• _The problem_
Only the number is wanted: state how many lines of the data below contain the word "green".

• _Records_
====================

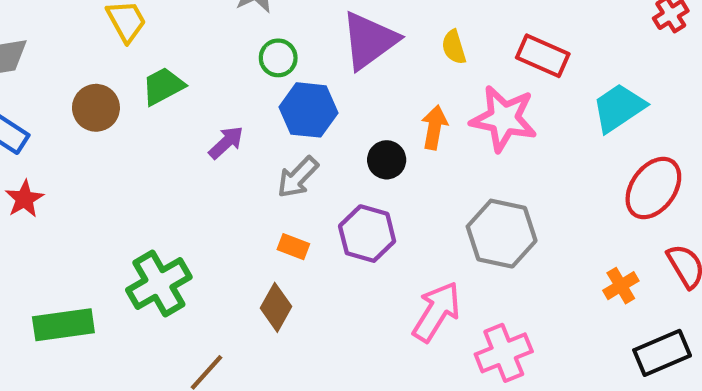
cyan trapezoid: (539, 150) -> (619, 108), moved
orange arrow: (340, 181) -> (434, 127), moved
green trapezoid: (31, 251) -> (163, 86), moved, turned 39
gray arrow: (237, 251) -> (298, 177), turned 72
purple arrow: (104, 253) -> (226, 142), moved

====================

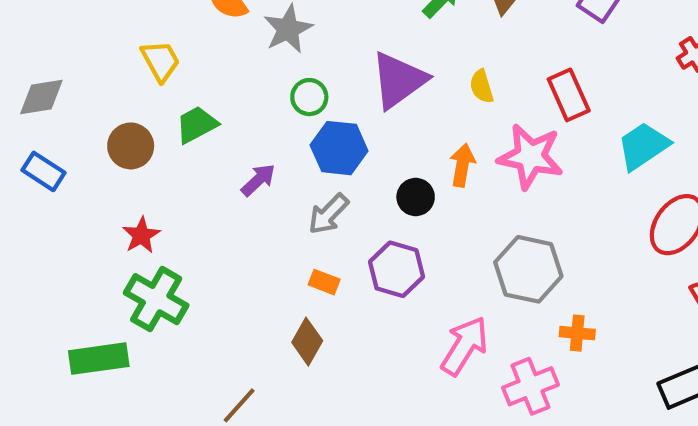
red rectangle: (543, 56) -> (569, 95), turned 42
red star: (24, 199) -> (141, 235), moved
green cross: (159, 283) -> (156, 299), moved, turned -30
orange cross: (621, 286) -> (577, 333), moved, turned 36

====================

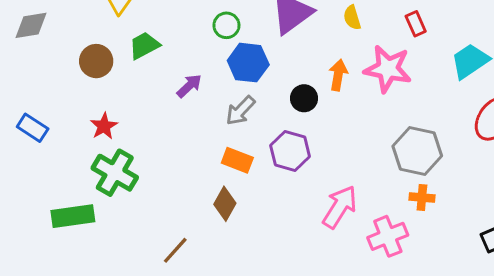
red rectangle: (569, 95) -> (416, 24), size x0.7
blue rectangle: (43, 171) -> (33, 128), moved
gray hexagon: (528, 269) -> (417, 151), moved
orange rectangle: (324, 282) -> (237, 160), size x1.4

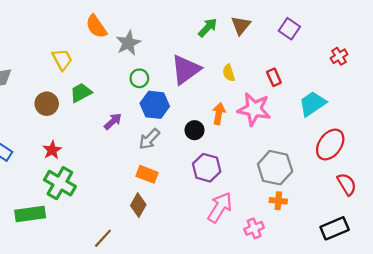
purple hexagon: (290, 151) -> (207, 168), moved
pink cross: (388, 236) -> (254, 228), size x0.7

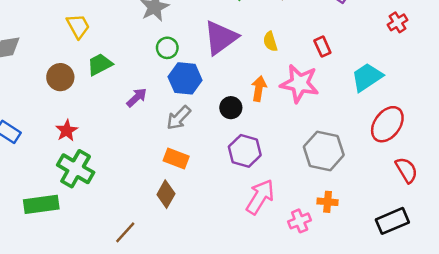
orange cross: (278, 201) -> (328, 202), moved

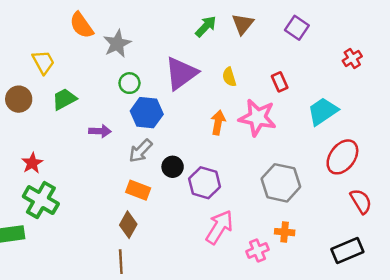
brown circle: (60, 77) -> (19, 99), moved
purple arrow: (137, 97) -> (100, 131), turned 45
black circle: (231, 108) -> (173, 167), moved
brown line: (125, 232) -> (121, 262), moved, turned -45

====================

• _Your solution_
2